» **DIRECTIONS**:
Reproduce each line of the entries that carries "RESET".

─── EXERCISE MATERIALS

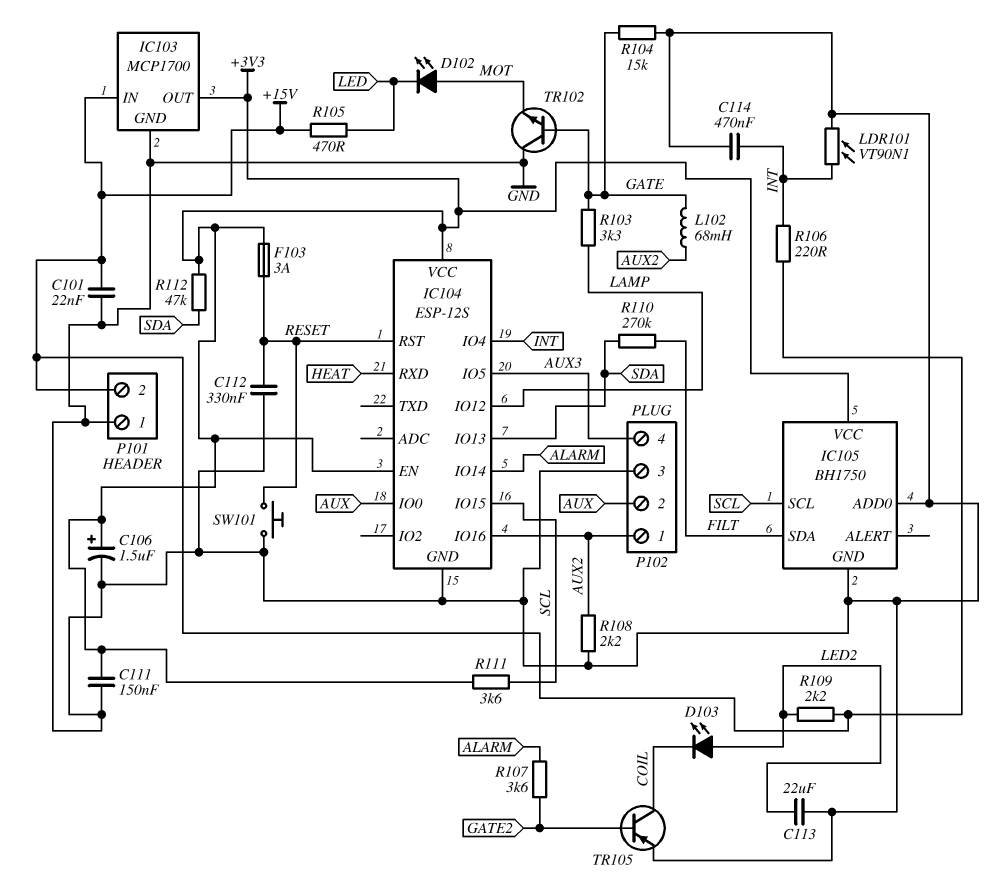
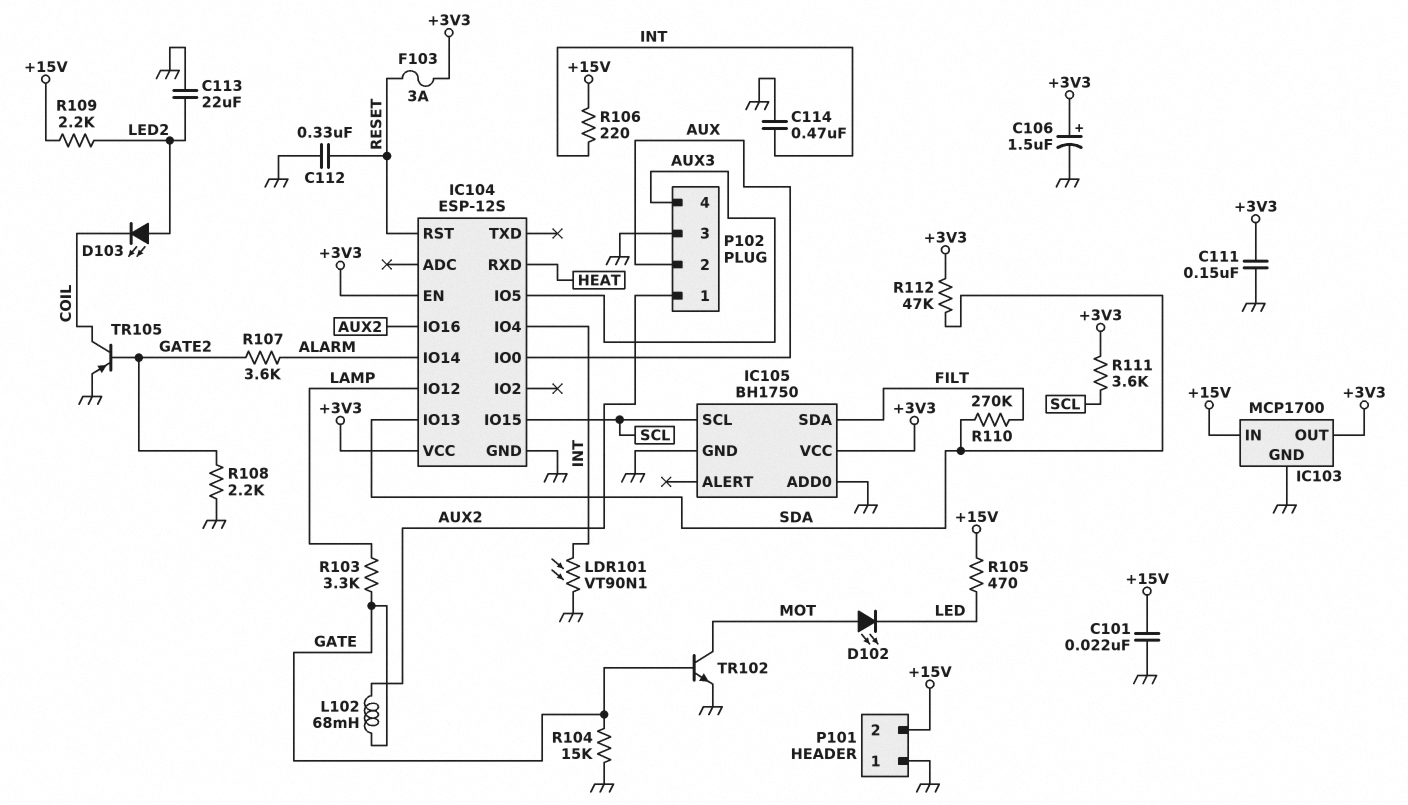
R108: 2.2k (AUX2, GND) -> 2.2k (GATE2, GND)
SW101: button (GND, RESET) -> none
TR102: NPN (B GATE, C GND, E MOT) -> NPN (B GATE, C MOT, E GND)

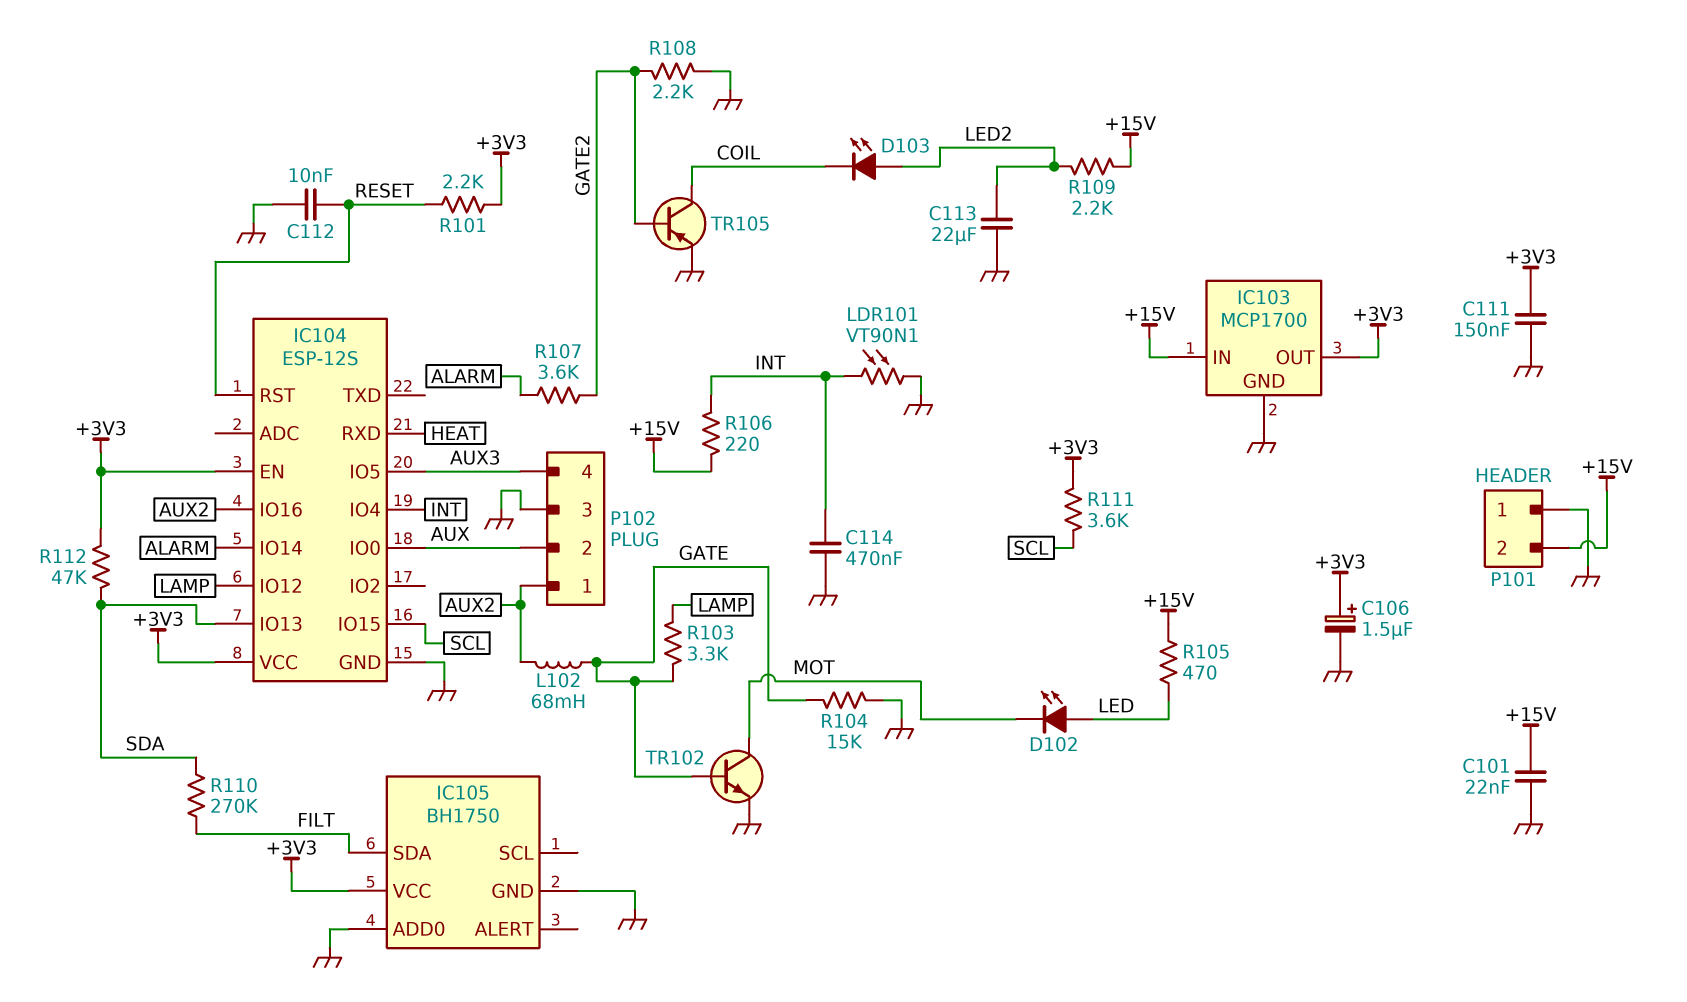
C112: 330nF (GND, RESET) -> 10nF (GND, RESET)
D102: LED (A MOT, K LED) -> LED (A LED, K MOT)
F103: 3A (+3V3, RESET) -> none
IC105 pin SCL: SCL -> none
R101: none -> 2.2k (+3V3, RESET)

──────

» **SOLUTION TO THIS TASK**:
SW101: button (GND, RESET) -> none
C112: 330nF (GND, RESET) -> 10nF (GND, RESET)
F103: 3A (+3V3, RESET) -> none
R101: none -> 2.2k (+3V3, RESET)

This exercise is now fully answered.